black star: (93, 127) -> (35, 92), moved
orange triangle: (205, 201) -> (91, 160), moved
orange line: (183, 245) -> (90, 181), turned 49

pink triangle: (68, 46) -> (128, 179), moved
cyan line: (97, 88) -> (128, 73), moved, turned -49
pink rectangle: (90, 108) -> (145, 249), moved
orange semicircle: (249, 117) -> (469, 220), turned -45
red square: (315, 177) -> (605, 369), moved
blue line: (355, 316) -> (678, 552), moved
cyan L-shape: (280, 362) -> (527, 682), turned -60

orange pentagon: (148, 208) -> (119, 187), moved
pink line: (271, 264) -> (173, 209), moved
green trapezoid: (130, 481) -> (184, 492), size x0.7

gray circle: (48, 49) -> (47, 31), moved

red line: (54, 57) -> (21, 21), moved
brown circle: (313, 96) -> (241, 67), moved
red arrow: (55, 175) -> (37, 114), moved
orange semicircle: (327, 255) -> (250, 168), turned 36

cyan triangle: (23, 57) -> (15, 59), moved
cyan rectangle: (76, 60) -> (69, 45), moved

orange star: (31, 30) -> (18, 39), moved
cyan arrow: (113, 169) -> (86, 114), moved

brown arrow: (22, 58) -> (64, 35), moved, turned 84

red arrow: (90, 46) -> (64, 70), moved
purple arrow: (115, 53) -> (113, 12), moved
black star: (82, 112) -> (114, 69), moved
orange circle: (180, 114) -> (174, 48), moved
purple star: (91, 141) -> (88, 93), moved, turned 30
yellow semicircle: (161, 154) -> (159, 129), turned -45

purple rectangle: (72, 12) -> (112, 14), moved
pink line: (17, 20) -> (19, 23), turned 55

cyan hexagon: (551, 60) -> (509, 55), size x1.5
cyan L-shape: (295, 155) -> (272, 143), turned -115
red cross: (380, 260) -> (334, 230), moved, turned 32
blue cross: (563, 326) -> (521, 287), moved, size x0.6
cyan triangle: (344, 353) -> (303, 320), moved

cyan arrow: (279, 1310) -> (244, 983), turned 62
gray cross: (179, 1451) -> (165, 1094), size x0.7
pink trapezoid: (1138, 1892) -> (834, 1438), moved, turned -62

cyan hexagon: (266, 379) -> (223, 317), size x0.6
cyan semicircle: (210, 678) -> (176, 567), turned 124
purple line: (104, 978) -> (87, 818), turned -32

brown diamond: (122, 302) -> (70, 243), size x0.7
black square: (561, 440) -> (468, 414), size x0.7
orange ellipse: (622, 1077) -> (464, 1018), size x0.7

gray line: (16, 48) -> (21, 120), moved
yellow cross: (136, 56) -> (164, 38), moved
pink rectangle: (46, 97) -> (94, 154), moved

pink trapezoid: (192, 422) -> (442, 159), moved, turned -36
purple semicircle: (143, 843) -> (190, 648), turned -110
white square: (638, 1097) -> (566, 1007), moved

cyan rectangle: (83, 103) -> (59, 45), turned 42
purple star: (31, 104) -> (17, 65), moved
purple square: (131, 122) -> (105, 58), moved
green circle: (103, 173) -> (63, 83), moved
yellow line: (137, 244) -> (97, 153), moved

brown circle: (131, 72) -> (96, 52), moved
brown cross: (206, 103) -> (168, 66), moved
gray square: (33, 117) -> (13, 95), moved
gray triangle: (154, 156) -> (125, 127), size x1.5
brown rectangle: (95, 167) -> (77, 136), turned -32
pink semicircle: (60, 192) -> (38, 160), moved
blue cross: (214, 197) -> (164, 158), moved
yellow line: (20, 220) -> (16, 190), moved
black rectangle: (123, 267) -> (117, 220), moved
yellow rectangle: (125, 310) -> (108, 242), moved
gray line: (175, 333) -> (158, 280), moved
##########
» What is needed: What you return must be an exact retyping of the lines above starting at the line with "orange line: (183, 245)" and ending at the line with "cyan L-shape: (280, 362)", and nothing besides.

» Solution for this task:
orange line: (183, 245) -> (90, 181), turned 49

pink triangle: (68, 46) -> (128, 179), moved
cyan line: (97, 88) -> (128, 73), moved, turned -49
pink rectangle: (90, 108) -> (145, 249), moved
orange semicircle: (249, 117) -> (469, 220), turned -45
red square: (315, 177) -> (605, 369), moved
blue line: (355, 316) -> (678, 552), moved
cyan L-shape: (280, 362) -> (527, 682), turned -60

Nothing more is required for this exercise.